* START Items *

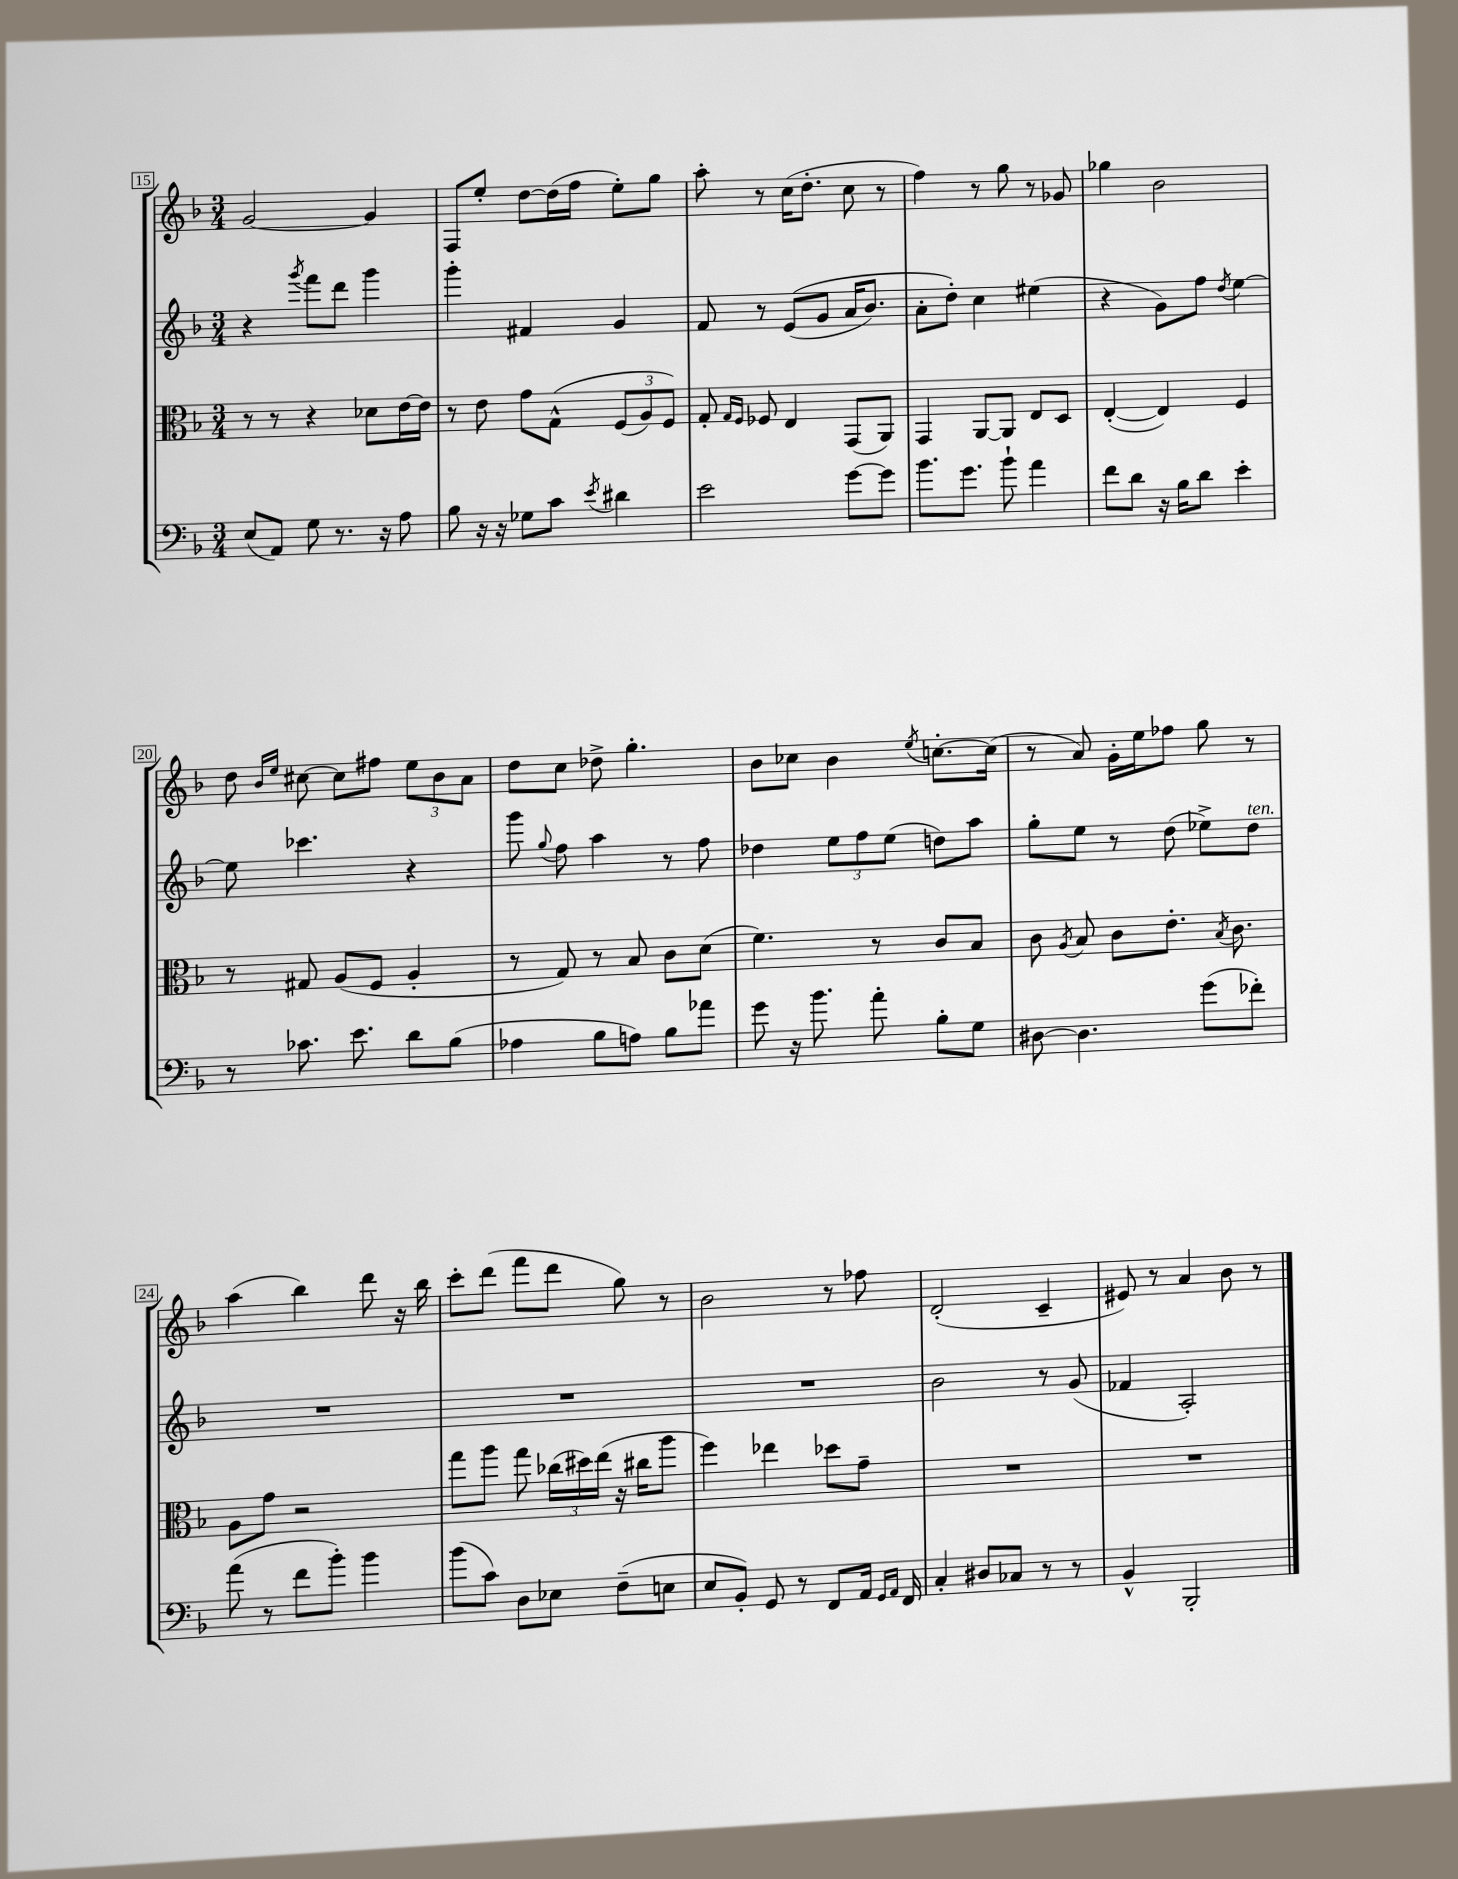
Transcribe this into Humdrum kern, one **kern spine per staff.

**kern	**kern	**kern	**kern
*staff4	*staff3	*staff2	*staff1
*clefF4	*clefC3	*clefG2	*clefG2
*k[b-]	*k[b-]	*k[b-]	*k[b-]
*M3/4	*M3/4	*M3/4	*M3/4
(8E	8r	4r	[2g
8AA)	8r	.	.
.	.	8qggg	.
8G	4r	8fff	.
8.r	.	8ddd	.
.	8d-	4ggg	4g]
16r	.	.	.
8A	[16e	.	.
.	16e]	.	.
=	=	=	=
8B-	8r	4ggg'	8F
16r	8e	.	8ee'
16r	.	.	.
8G-	8g	4f#	[8dd
8c	&(8G^^	.	(16dd]
.	.	.	16ff
8qe	.	.	.
4d#	(12F	4g	8ee')
.	12A)	.	.
.	.	.	8gg
.	12F&)	.	.
=	=	=	=
2e	8G'	8f	8aa'
.	16qqG	.	.
.	16qqF	.	.
.	8F-	8r	8r
.	4E	&((8e	(16cc
.	.	.	8.dd'
.	.	8g	.
[8g	(8GG	16a	8cc
.	.	8.b-)	.
8g]	8AA)	.	8r
=	=	=	=
8.b-	4GG	8a'	4ff)
.	.	8dd'&)	.
8.g	.	.	.
.	[8AA	4cc	8r
8b-`	8AA]	.	8gg
4a	8E	(4ee#	8r
.	8D	.	8g-
=	=	=	=
8f	([4E'	4r	4gg-
8d	.	.	.
16r	4E])	8g)	2b-
16B-	.	.	.
8d	.	8ff	.
.	.	8qdd	.
4e'	4F	[4ee	.
=	=	=	=
8r	8r	8ee]	8dd
.	.	.	16qqb-
.	.	.	16qqee
8.c-	8G#	4.ccc-	[8cc#
.	(8A	.	8cc#]
8.e	.	.	.
.	8F	.	8ff#
8d	4A'	4r	12ee
.	.	.	12b-
(8B-	.	.	.
.	.	.	12a
=	=	=	=
4A-	8r	8ggg	8dd
.	.	8qqgg	.
.	8G)	8ff	8cc
8B-	8r	4aa	8dd-^
8A)	8B-	.	4.gg'
8B-	8c	8r	.
8a-	(8d	8ff	.
=	=	=	=
8g	4.f)	4dd-	8b-
16r	.	.	8cc-
8.b-	.	.	.
.	.	12ee	4b-
.	.	12ff	.
8a'	8r	.	.
.	.	(12ee	.
.	.	.	8qee
8B-'	8c	8dd)	[8.cc'
8G	8B-	8aa	.
.	.	.	(16cc]
=	=	=	=
[8D#	8c	8gg'	8r
.	8qA	.	.
4.D#]	8B-	8ee	8a)
.	8c	8r	16g'
.	.	.	16ee
.	8.e'	(8dd	8ff-
(8g	.	8ee-^)	8gg
.	8qB-	.	.
.	8.c	.	.
8f-')	.	8dd	8r
=	=	=	=
(8a	8A	2.r	(4aa
8r	8g	.	.
8f	2r	.	4bb-)
8b-')	.	.	.
4b-	.	.	8ddd
.	.	.	16r
.	.	.	16bb-
=	=	=	=
(8b-	8gg	2.r	8ccc'
8c)	8aa	.	(8ddd
8D	8gg	.	8fff
8E-	(24cc-	.	8ddd
.	24dd#)	.	.
.	(24ee	.	.
(8F~	16r	.	8gg)
.	16cc#	.	.
8E	8aa	.	8r
=	=	=	=
8E	4ff)	2.r	2b-
8BB-')	.	.	.
8GG	4ee-	.	.
8r	.	.	.
8FF	8dd-	.	8r
16AA	8g~	.	8ff-
16qqGG	.	.	.
16qqAA	.	.	.
16FF	.	.	.
=	=	=	=
4C'	2.r	2b-	(2d'
8D#	.	.	.
8C-	.	.	.
8r	.	8r	4c~
8r	.	(8g	.
=	=	=	=
4BB-^^	2.r	4f-	8e#)
.	.	.	8r
2BBB-'	.	2A')	4a
.	.	.	8b-
.	.	.	8r
==	==	==	==
*-	*-	*-	*-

* END Items *

- [Requirement]:
Copy the material above verbatim, omitting the picture.

- [Task result]:
Transcribe this into Humdrum kern, one **kern spine per staff.

**kern	**kern	**kern	**kern
*staff4	*staff3	*staff2	*staff1
*clefF4	*clefC3	*clefG2	*clefG2
*k[b-]	*k[b-]	*k[b-]	*k[b-]
*M3/4	*M3/4	*M3/4	*M3/4
(8E	8r	4r	[2g
8AA)	8r	.	.
.	.	8qggg	.
8G	4r	8fff	.
8.r	.	8ddd	.
.	8d-	4ggg	4g]
16r	.	.	.
8A	[16e	.	.
.	16e]	.	.
=	=	=	=
8B-	8r	4ggg'	8F
16r	8e	.	8ee'
16r	.	.	.
8G-	8g	4f#	[8dd
8c	&(8G^^	.	(16dd]
.	.	.	16ff
8qe	.	.	.
4d#	(12F	4g	8ee')
.	12A)	.	.
.	.	.	8gg
.	12F&)	.	.
=	=	=	=
2e	8G'	8f	8aa'
.	16qqG	.	.
.	16qqF	.	.
.	8F-	8r	8r
.	4E	&((8e	(16cc
.	.	.	8.dd'
.	.	8g	.
[8g	(8GG	16a	8cc
.	.	8.b-)	.
8g]	8AA)	.	8r
=	=	=	=
8.b-	4GG	8a'	4ff)
.	.	8dd'&)	.
8.g	.	.	.
.	[8AA	4cc	8r
8b-`	8AA]	.	8gg
4a	8E	(4ee#	8r
.	8D	.	8g-
=	=	=	=
8f	([4E'	4r	4gg-
8d	.	.	.
16r	4E])	8g)	2b-
16B-	.	.	.
8d	.	8ff	.
.	.	8qdd	.
4e'	4F	[4ee	.
=	=	=	=
8r	8r	8ee]	8dd
.	.	.	16qqb-
.	.	.	16qqee
8.c-	8G#	4.ccc-	[8cc#
.	(8A	.	8cc#]
8.e	.	.	.
.	8F	.	8ff#
8d	4A'	4r	12ee
.	.	.	12b-
(8B-	.	.	.
.	.	.	12a
=	=	=	=
4A-	8r	8ggg	8dd
.	.	8qqgg	.
.	8G)	8ff	8cc
8B-	8r	4aa	8dd-^
8A)	8B-	.	4.gg'
8B-	8c	8r	.
8a-	(8d	8ff	.
=	=	=	=
8g	4.f)	4dd-	8b-
16r	.	.	8cc-
8.b-	.	.	.
.	.	12ee	4b-
.	.	12ff	.
8a'	8r	.	.
.	.	(12ee	.
.	.	.	8qee
8B-'	8c	8dd)	[8.cc'
8G	8B-	8aa	.
.	.	.	(16cc]
=	=	=	=
[8D#	8c	8gg'	8r
.	8qA	.	.
4.D#]	8B-	8ee	8a)
.	8c	8r	16g'
.	.	.	16ee
.	8.e'	(8dd	8ff-
(8g	.	8ee-^)	8gg
.	8qB-	.	.
.	8.c	.	.
8f-')	.	8dd	8r
=	=	=	=
(8a	8A	2.r	(4aa
8r	8g	.	.
8f	2r	.	4bb-)
8b-')	.	.	.
4b-	.	.	8ddd
.	.	.	16r
.	.	.	16bb-
=	=	=	=
(8b-	8gg	2.r	8ccc'
8c)	8aa	.	(8ddd
8D	8gg	.	8fff
8E-	(24cc-	.	8ddd
.	24dd#)	.	.
.	(24ee	.	.
(8F~	16r	.	8gg)
.	16cc#	.	.
8E	8aa	.	8r
=	=	=	=
8E	4ff)	2.r	2b-
8BB-')	.	.	.
8GG	4ee-	.	.
8r	.	.	.
8FF	8dd-	.	8r
16AA	8g~	.	8ff-
16qqGG	.	.	.
16qqAA	.	.	.
16FF	.	.	.
=	=	=	=
4C'	2.r	2b-	(2d'
8D#	.	.	.
8C-	.	.	.
8r	.	8r	4c~
8r	.	(8g	.
=	=	=	=
4BB-^^	2.r	4f-	8e#)
.	.	.	8r
2BBB-'	.	2A')	4a
.	.	.	8b-
.	.	.	8r
==	==	==	==
*-	*-	*-	*-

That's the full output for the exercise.